Information -
****************

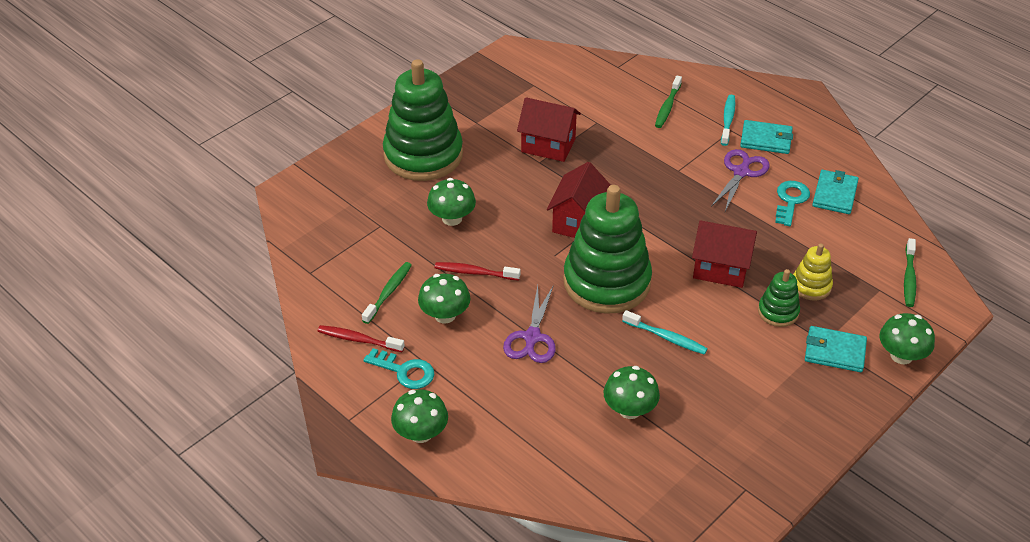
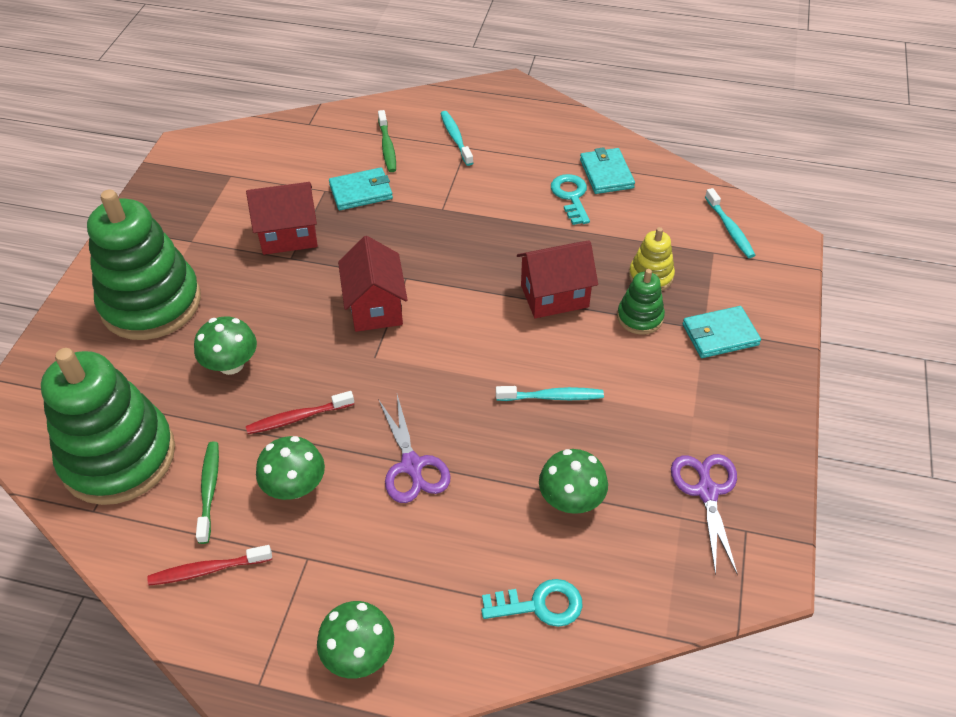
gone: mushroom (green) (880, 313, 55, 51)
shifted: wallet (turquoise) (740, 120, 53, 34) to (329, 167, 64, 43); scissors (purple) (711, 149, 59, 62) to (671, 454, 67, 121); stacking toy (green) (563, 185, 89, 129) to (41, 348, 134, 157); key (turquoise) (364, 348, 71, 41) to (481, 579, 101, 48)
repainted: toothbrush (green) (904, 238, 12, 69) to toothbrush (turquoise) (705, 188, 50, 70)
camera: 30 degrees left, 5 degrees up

****************

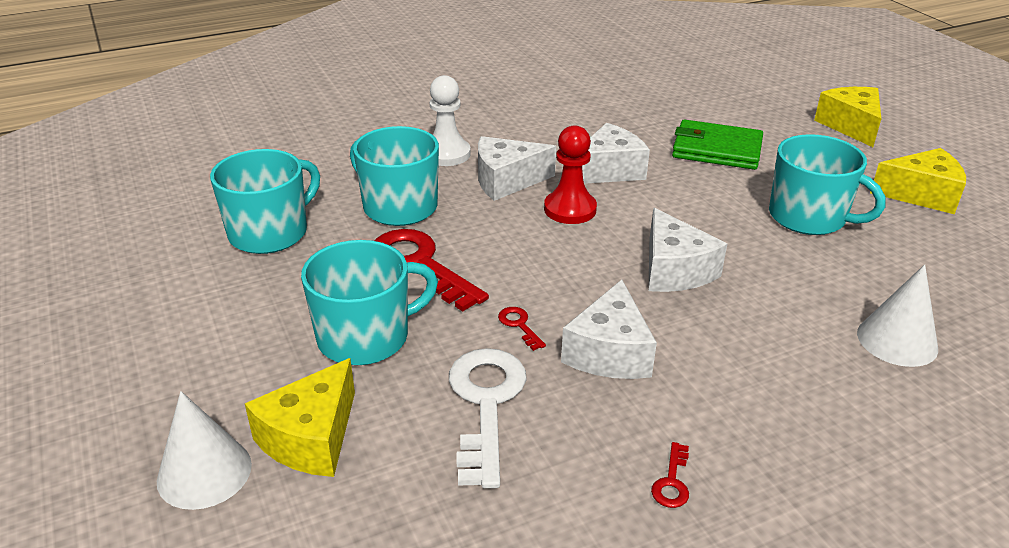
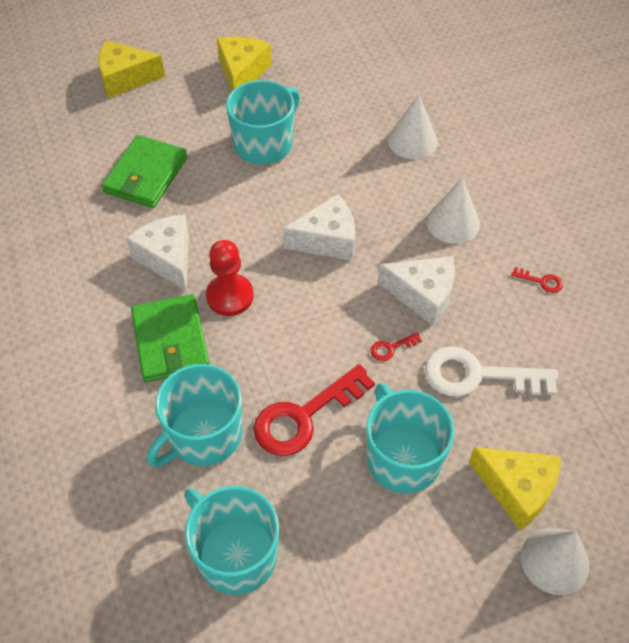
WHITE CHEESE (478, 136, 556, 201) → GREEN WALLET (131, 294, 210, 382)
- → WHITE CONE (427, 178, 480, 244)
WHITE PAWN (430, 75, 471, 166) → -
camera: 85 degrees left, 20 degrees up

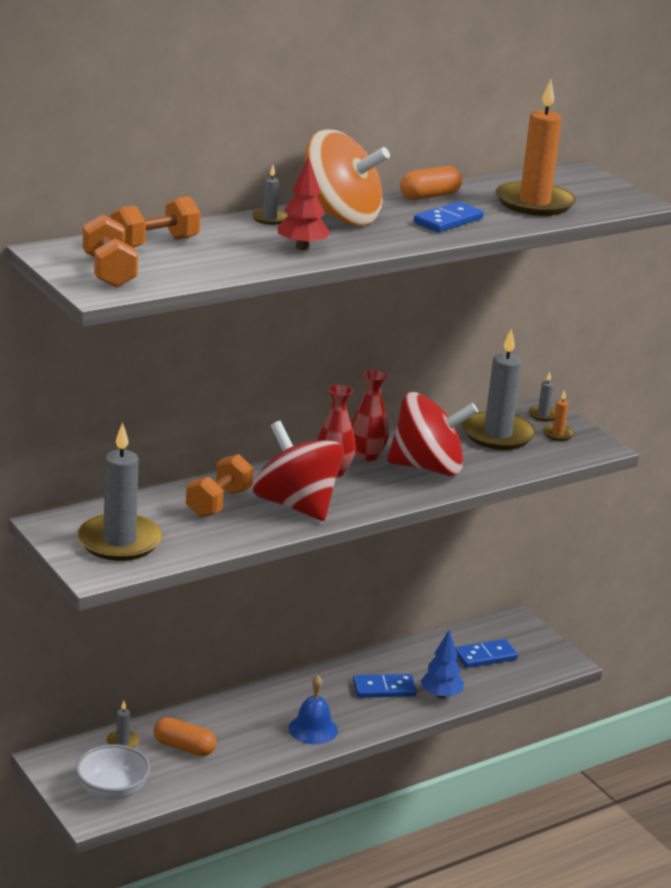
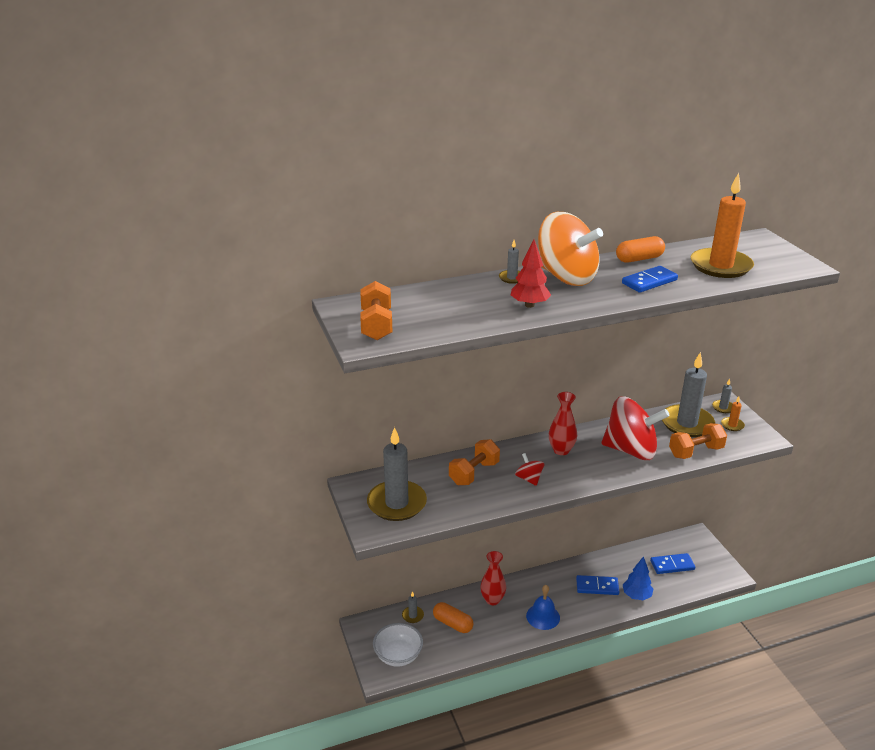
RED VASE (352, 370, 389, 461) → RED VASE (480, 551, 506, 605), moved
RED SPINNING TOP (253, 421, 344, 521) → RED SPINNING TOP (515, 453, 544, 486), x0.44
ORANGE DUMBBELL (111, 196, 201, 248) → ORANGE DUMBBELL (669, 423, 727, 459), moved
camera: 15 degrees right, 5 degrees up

****************

What needs to be done - Going through the records above, state how many lines include the word "WHITE", and give no other text.

Solved problem - 3